→ **To do**:
Restate word for word the lines from the one containing "Give me SVG" through the end of the listing below, with both ends included.

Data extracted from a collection

+ + +

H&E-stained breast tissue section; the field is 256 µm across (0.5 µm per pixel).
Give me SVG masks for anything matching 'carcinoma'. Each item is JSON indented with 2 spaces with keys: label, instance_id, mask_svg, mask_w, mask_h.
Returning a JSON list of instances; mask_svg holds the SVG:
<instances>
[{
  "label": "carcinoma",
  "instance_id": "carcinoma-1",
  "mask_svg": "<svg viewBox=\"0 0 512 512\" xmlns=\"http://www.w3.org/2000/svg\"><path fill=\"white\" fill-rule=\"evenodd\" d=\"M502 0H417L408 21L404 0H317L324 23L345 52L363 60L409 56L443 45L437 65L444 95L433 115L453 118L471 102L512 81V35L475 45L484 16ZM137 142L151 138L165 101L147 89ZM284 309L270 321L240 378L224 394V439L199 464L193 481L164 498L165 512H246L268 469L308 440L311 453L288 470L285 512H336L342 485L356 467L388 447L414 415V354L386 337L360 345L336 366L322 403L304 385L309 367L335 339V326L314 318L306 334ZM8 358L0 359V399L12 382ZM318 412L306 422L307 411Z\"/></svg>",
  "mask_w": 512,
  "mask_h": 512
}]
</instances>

+ + +

→ **Exercise answer**:
Give me SVG masks for anything matching 'carcinoma'. Each item is JSON indented with 2 spaces with keys: label, instance_id, mask_svg, mask_w, mask_h.
Returning a JSON list of instances; mask_svg holds the SVG:
<instances>
[{
  "label": "carcinoma",
  "instance_id": "carcinoma-1",
  "mask_svg": "<svg viewBox=\"0 0 512 512\" xmlns=\"http://www.w3.org/2000/svg\"><path fill=\"white\" fill-rule=\"evenodd\" d=\"M502 0H417L408 21L404 0H317L324 23L345 52L363 60L409 56L443 45L437 65L444 95L433 115L453 118L471 102L512 81V35L475 45L484 16ZM137 142L151 138L165 101L147 89ZM284 309L270 321L240 378L224 394V439L199 464L193 481L164 498L165 512H246L268 469L308 440L311 453L288 470L285 512H336L342 485L356 467L388 447L414 415V354L386 337L360 345L336 366L322 403L304 385L309 367L335 339V326L314 318L306 334ZM8 358L0 359V399L12 382ZM318 412L306 422L307 411Z\"/></svg>",
  "mask_w": 512,
  "mask_h": 512
}]
</instances>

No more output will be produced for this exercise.